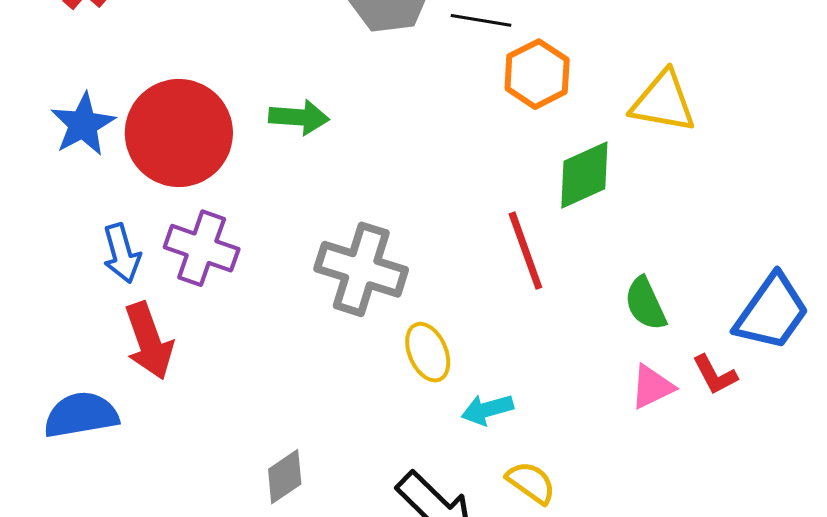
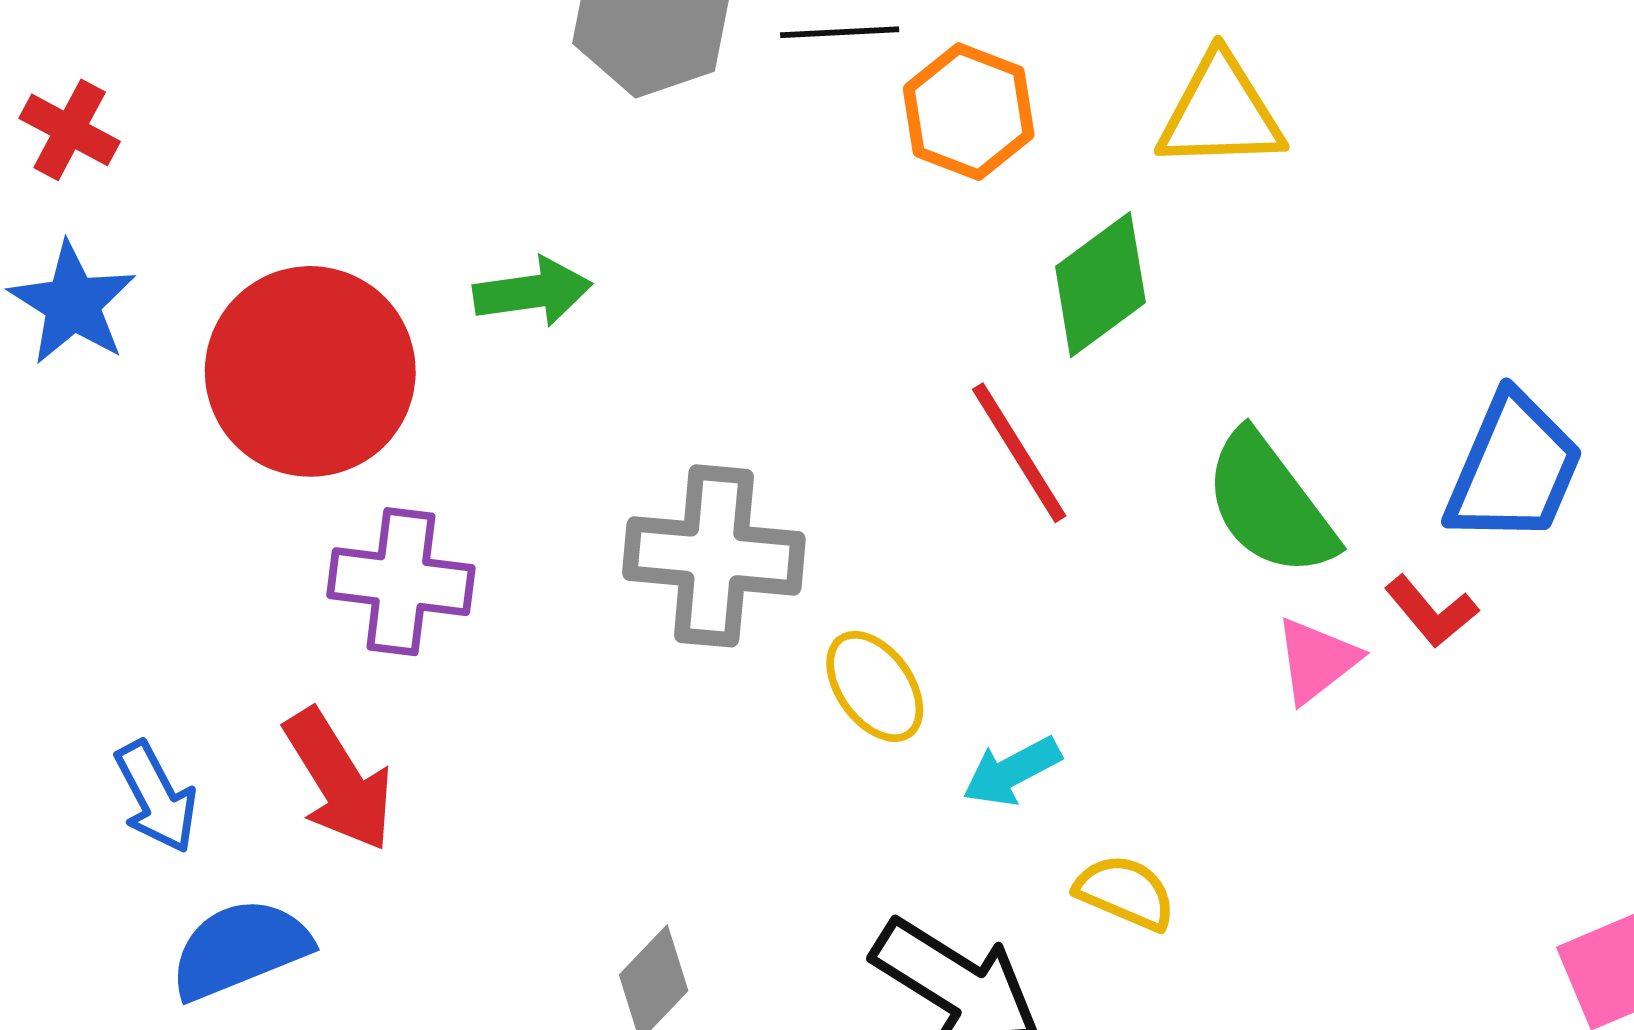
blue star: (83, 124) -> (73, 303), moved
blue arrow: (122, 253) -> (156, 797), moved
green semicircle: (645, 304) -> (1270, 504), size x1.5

* * *

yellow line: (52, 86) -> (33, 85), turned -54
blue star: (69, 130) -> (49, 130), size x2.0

● **Task goal**:
Copy out each line of the data that includes the string "moved".

● **The answer**:
blue star: (83, 124) -> (73, 303), moved
blue arrow: (122, 253) -> (156, 797), moved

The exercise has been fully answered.